◆ Problem details ◆
Exactly the lines from the one containing "SONAR pin TRIG: A5 -> TX" through the end of the listing must make up the answer, with no pictures included.
++++ Exercise data
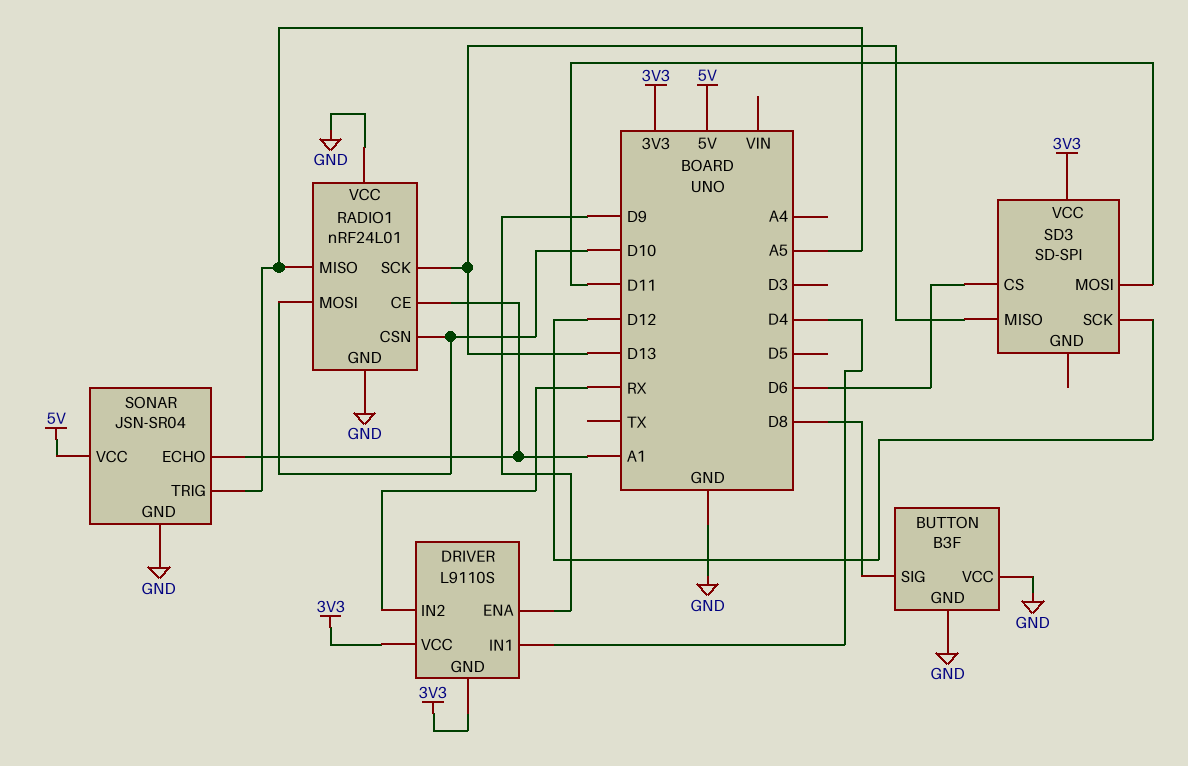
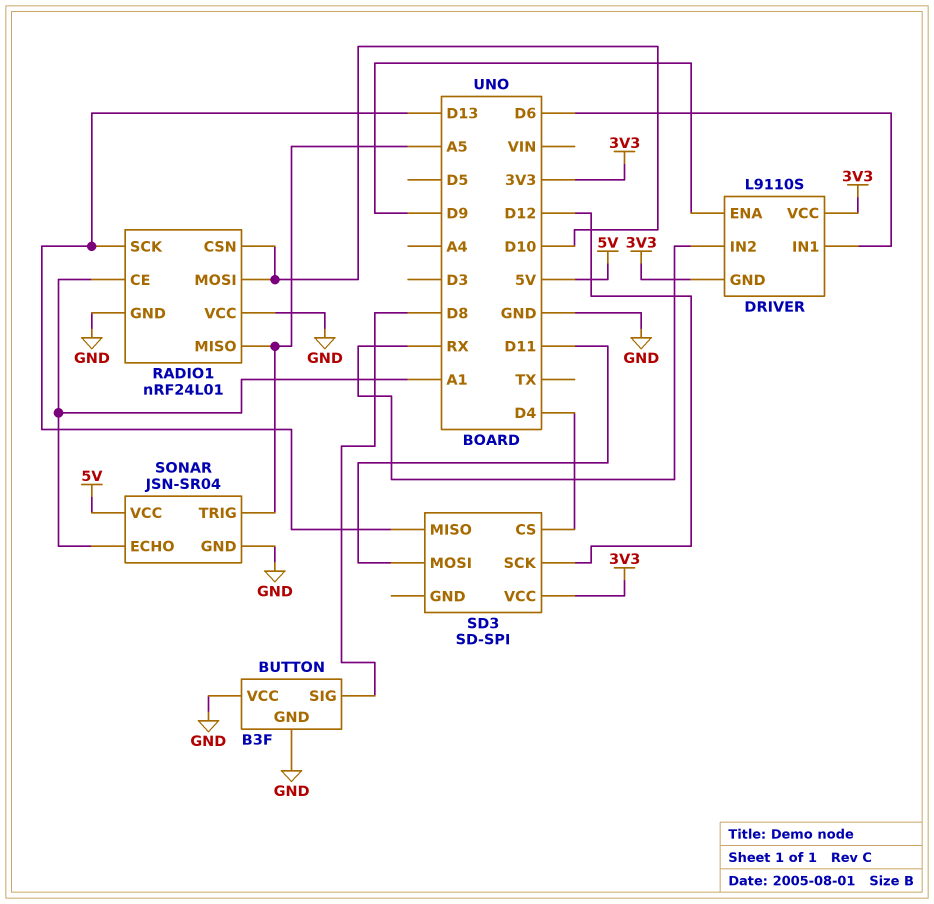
DRIVER pin IN1: D4 -> D6
SD3 pin CS: D6 -> D4

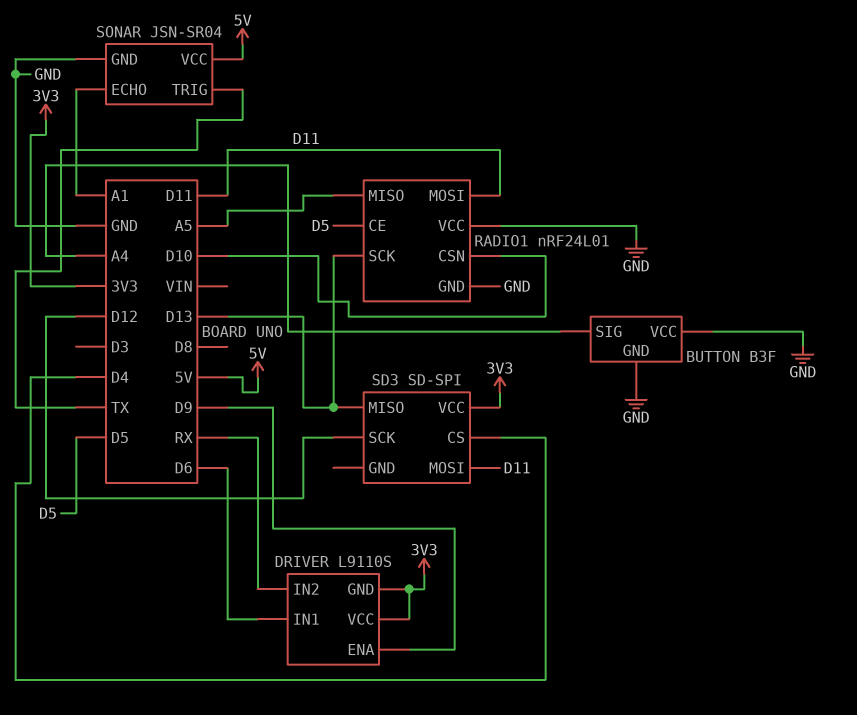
BUTTON pin SIG: D8 -> A4
RADIO1 pin CE: A1 -> D5
RADIO1 pin MOSI: D10 -> D11
SONAR pin TRIG: A5 -> TX

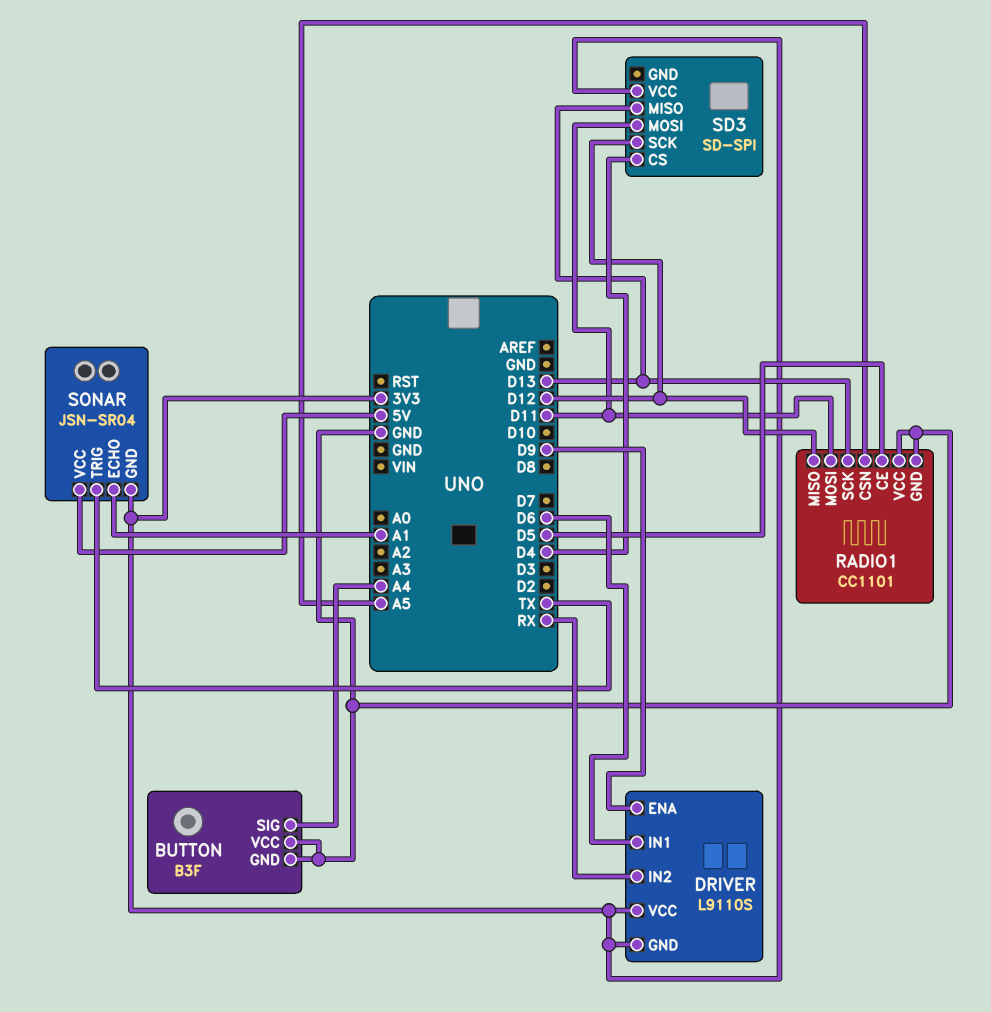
RADIO1: nRF24L01 -> CC1101
RADIO1 pin CSN: D10 -> A5
RADIO1 pin MISO: A5 -> D12
SONAR pin GND: GND -> 3V3

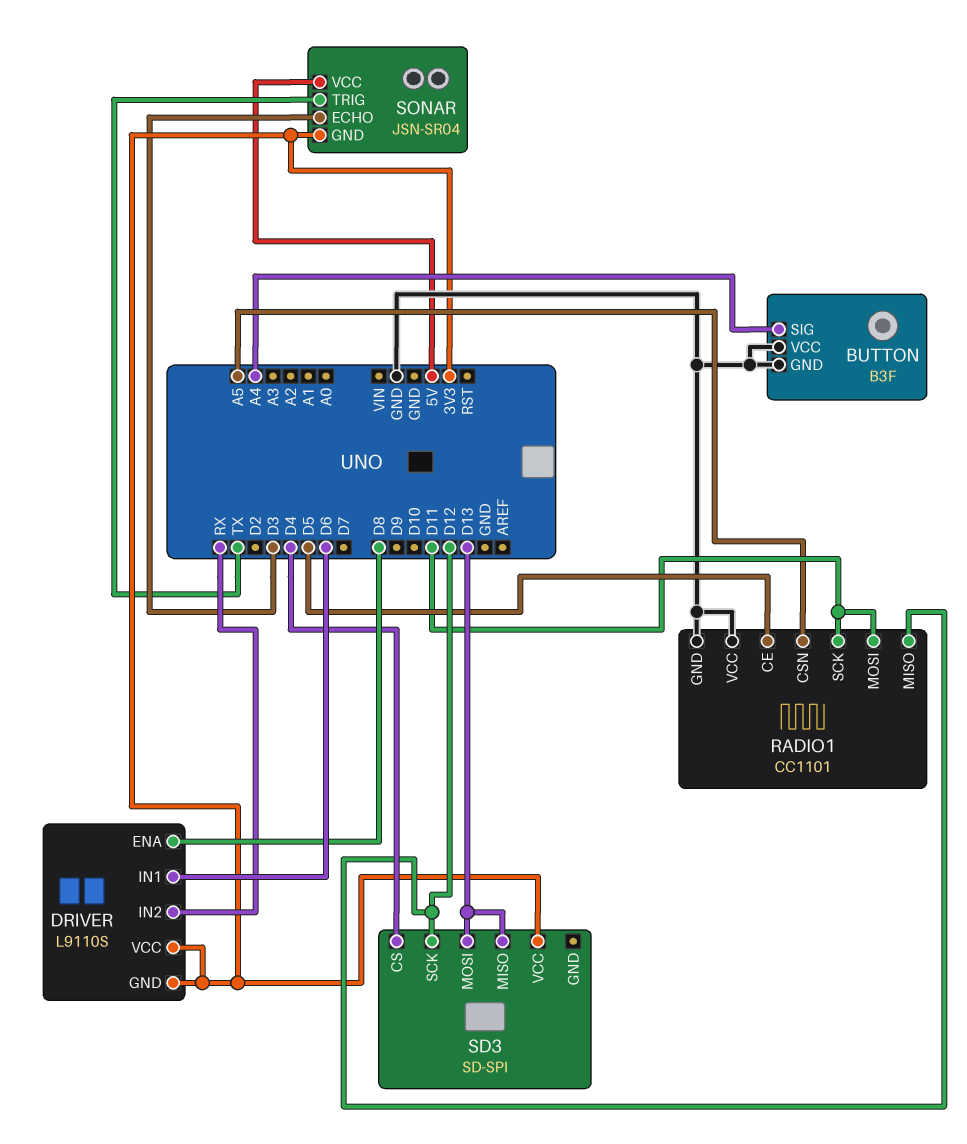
DRIVER pin ENA: D9 -> D8
RADIO1 pin SCK: D13 -> D11
SD3 pin MOSI: D11 -> D13
SONAR pin ECHO: A1 -> D3

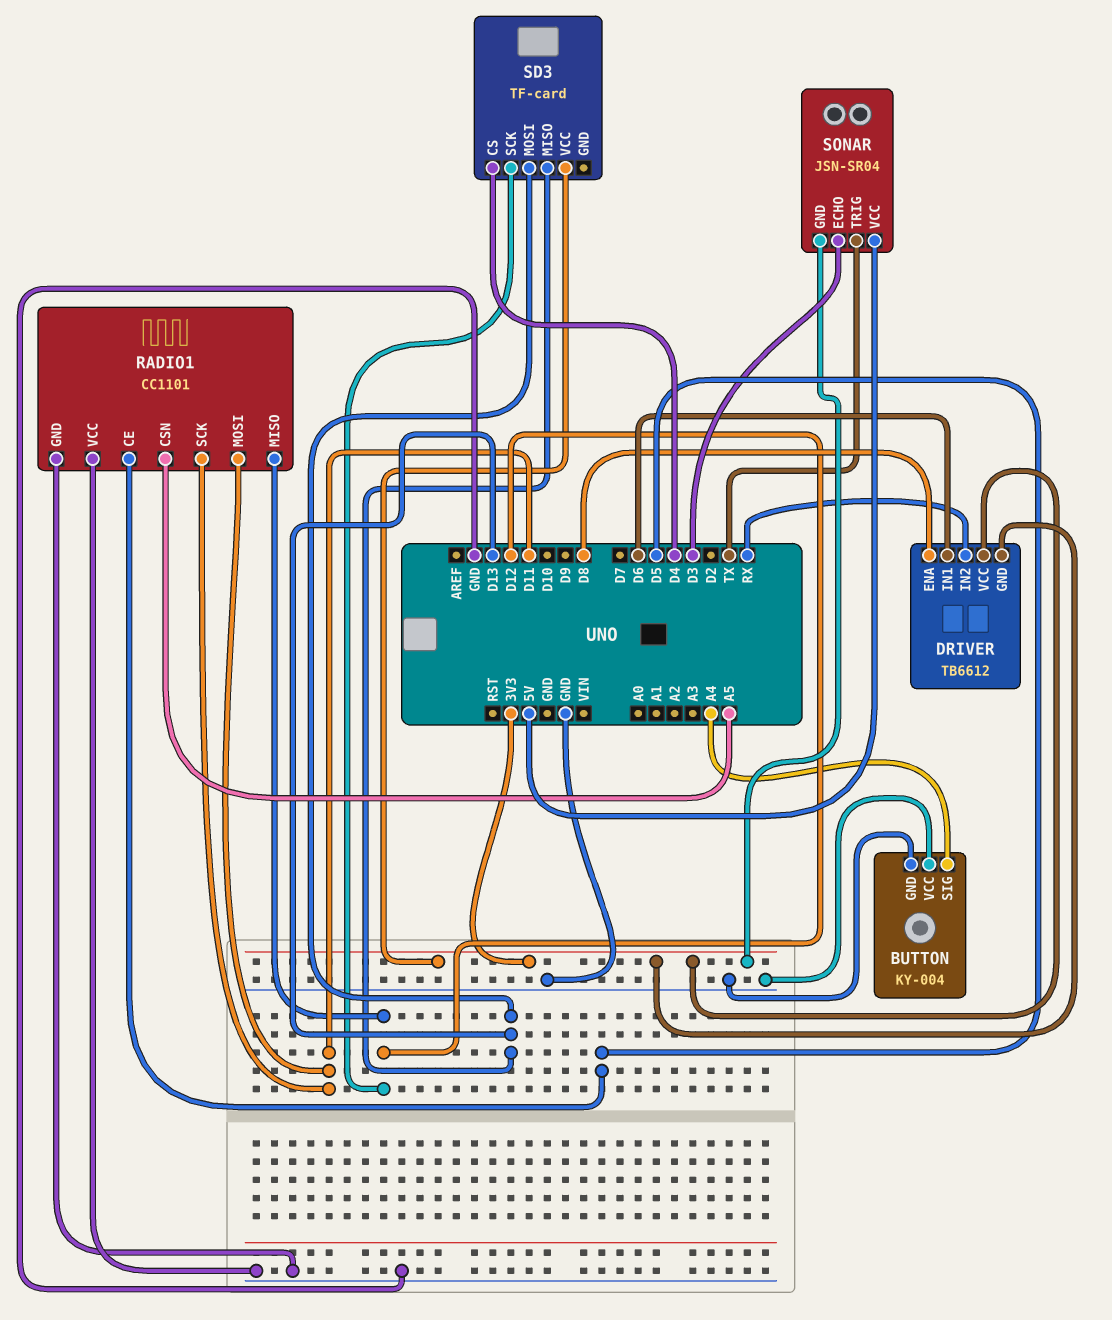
BUTTON: B3F -> KY-004
DRIVER: L9110S -> TB6612
SD3: SD-SPI -> TF-card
++++++++
◆ Solution for this exercise ◆
SONAR pin TRIG: A5 -> TX

RADIO1: nRF24L01 -> CC1101
RADIO1 pin CSN: D10 -> A5
RADIO1 pin MISO: A5 -> D12
SONAR pin GND: GND -> 3V3

DRIVER pin ENA: D9 -> D8
RADIO1 pin SCK: D13 -> D11
SD3 pin MOSI: D11 -> D13
SONAR pin ECHO: A1 -> D3

BUTTON: B3F -> KY-004
DRIVER: L9110S -> TB6612
SD3: SD-SPI -> TF-card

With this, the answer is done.